● **Problem details**
Word for word, repeat all the entries below, but without the pictures.

Before-and-after object listings:
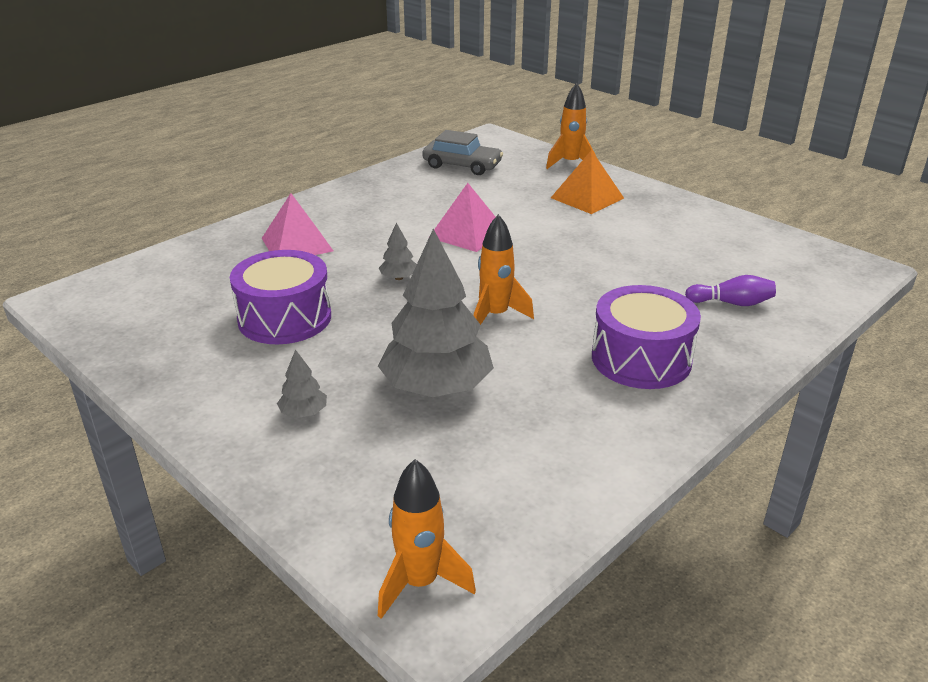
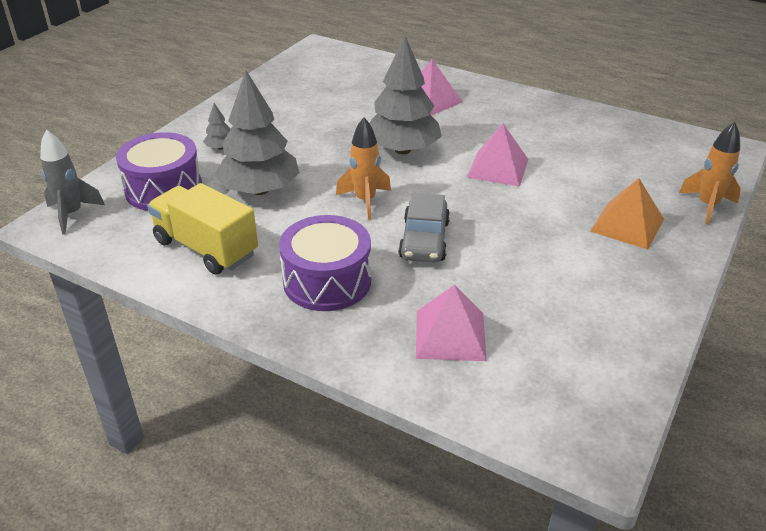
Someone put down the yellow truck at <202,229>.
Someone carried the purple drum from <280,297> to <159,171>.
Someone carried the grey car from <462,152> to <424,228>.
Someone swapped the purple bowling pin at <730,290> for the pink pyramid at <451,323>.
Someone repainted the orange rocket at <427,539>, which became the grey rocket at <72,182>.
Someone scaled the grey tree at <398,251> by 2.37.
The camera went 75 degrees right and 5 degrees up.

● **Reply to the task**
Someone put down the yellow truck at <202,229>.
Someone carried the purple drum from <280,297> to <159,171>.
Someone carried the grey car from <462,152> to <424,228>.
Someone swapped the purple bowling pin at <730,290> for the pink pyramid at <451,323>.
Someone repainted the orange rocket at <427,539>, which became the grey rocket at <72,182>.
Someone scaled the grey tree at <398,251> by 2.37.
The camera went 75 degrees right and 5 degrees up.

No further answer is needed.